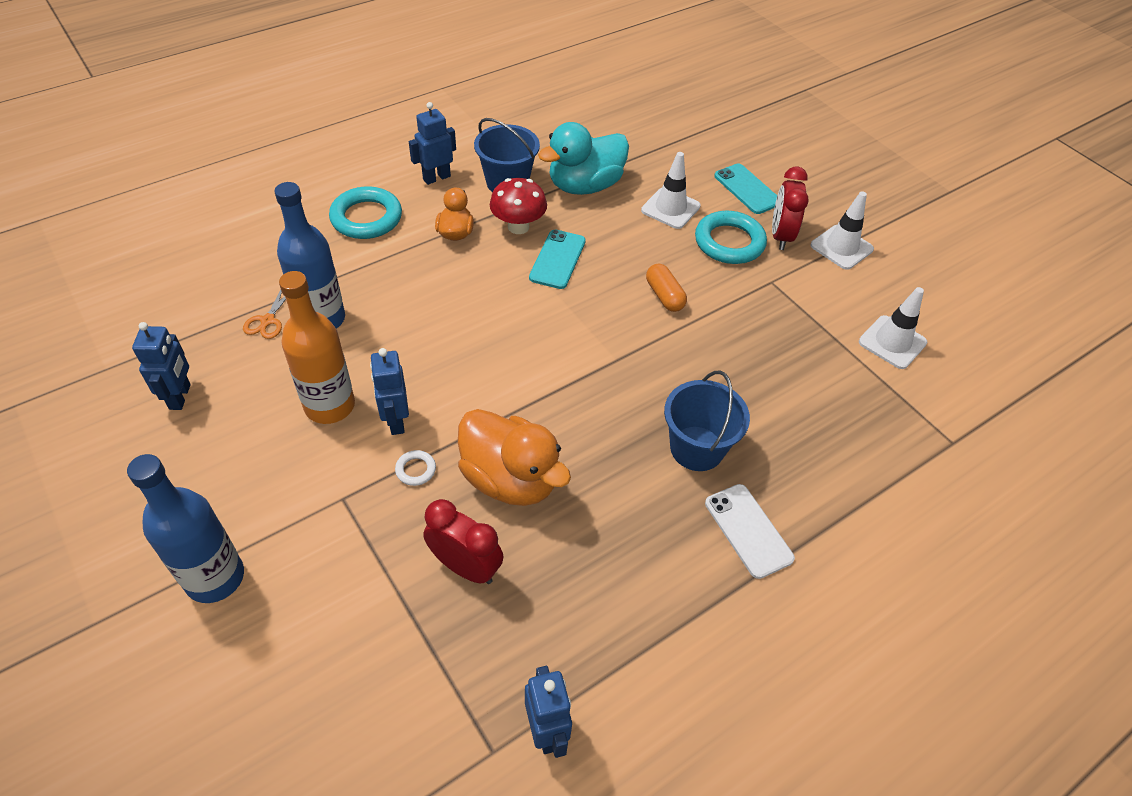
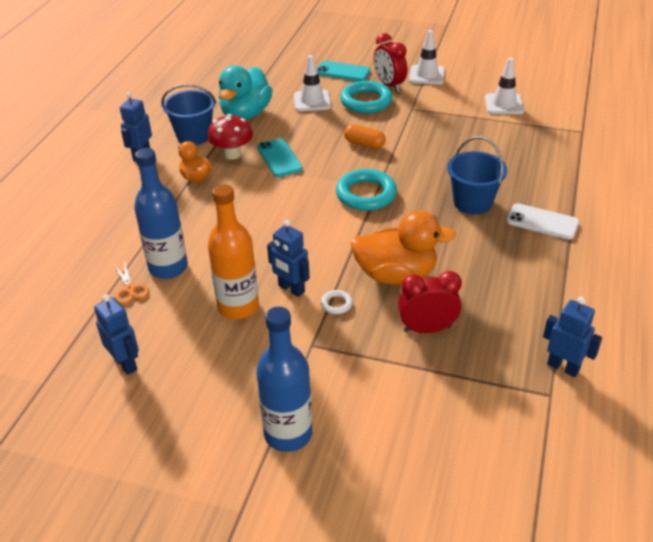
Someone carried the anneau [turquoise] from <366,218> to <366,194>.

...

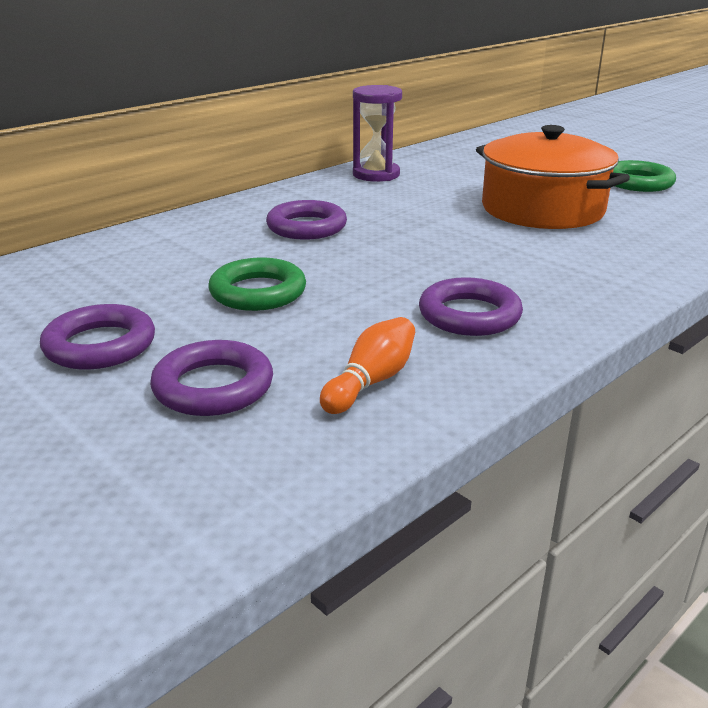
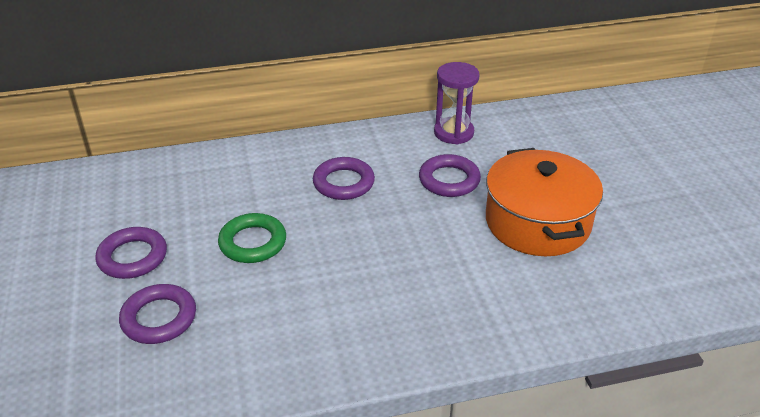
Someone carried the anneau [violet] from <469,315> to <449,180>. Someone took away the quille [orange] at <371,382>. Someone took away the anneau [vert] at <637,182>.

--

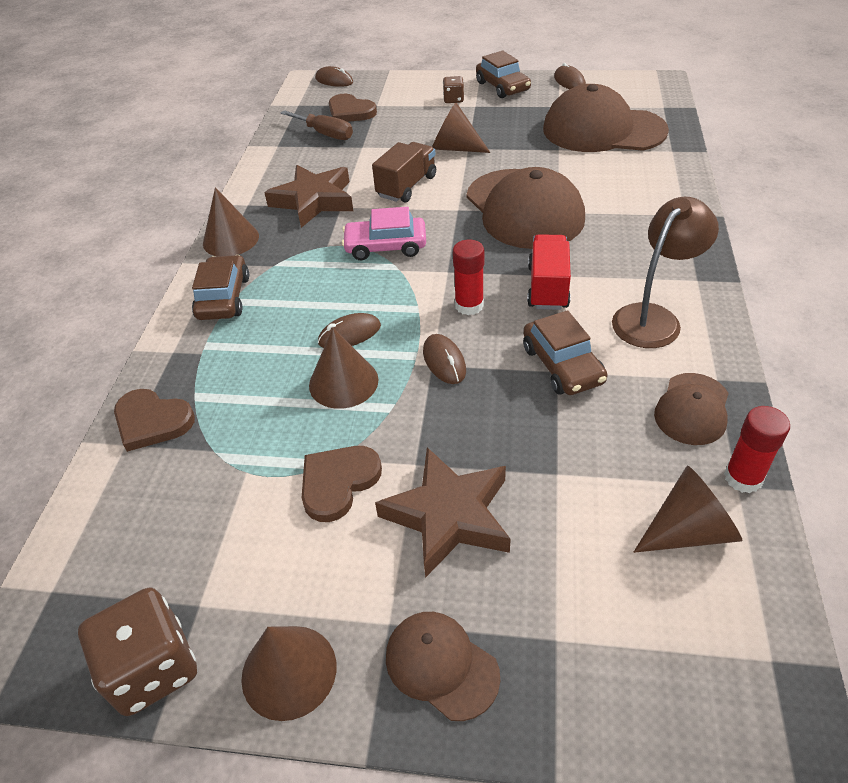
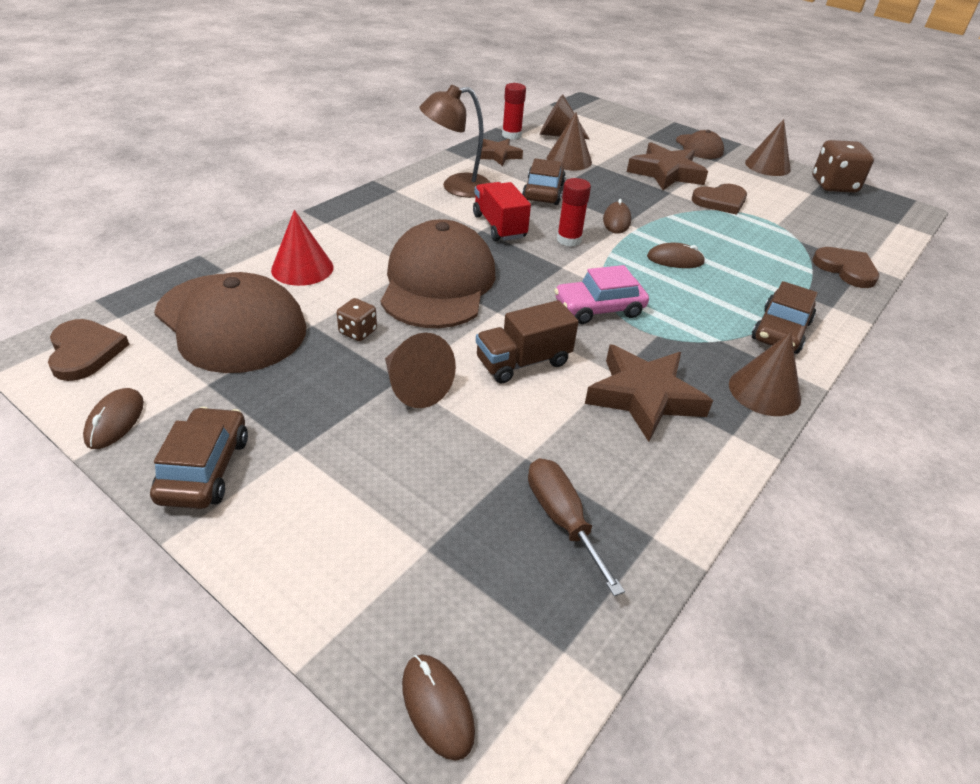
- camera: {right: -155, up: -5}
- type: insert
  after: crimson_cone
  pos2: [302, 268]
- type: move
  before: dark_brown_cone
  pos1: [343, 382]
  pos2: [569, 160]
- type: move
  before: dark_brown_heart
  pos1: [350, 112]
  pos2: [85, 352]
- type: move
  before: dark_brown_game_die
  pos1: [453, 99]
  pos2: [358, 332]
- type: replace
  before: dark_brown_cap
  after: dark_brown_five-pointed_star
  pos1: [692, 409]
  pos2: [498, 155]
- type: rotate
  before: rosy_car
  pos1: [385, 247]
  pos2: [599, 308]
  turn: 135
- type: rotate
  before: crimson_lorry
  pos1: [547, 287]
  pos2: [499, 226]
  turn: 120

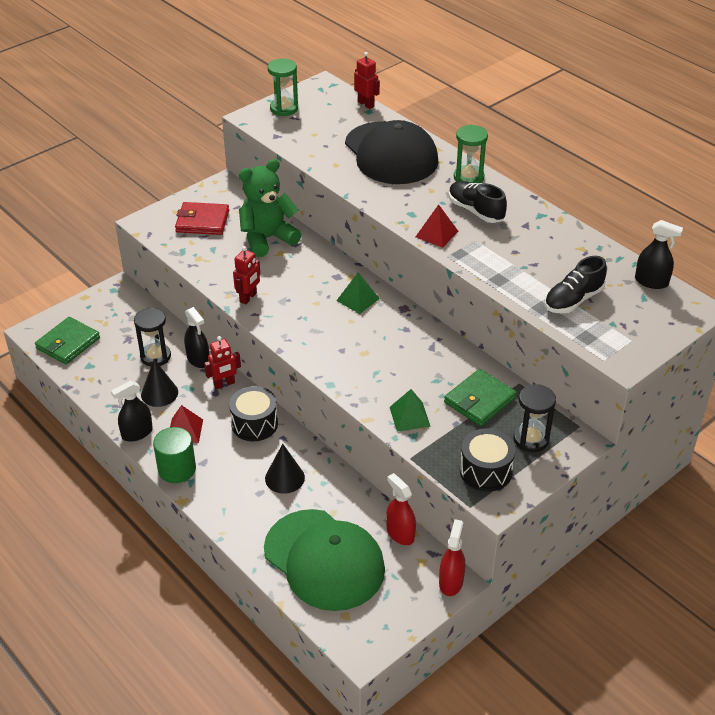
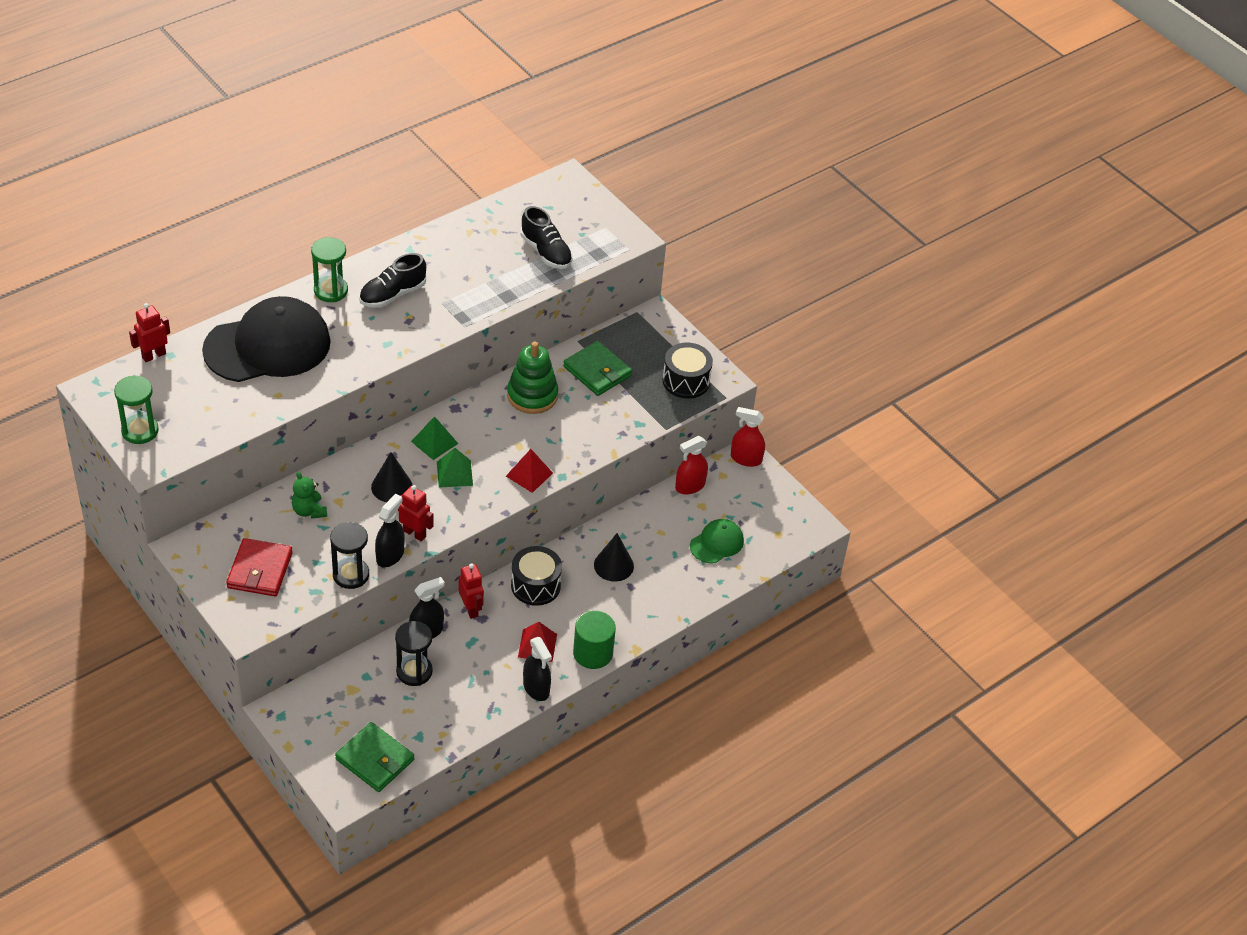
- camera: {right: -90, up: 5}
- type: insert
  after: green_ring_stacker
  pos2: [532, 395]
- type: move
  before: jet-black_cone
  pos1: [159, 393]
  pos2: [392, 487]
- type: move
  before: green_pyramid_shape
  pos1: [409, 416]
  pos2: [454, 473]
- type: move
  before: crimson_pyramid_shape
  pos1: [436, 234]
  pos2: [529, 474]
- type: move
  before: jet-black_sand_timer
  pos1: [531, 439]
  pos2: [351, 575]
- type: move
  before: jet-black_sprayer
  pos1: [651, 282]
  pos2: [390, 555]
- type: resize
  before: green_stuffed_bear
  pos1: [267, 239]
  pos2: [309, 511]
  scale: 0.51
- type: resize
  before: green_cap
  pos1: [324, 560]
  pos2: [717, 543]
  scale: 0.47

What is being asked
In the entries above, the lines between the one holding "pos1: [385, 247]" and the one holding "pos2: [499, 226]", inclusive, are to be printed exactly as written, and those alone.

Problem solution
  pos1: [385, 247]
  pos2: [599, 308]
  turn: 135
- type: rotate
  before: crimson_lorry
  pos1: [547, 287]
  pos2: [499, 226]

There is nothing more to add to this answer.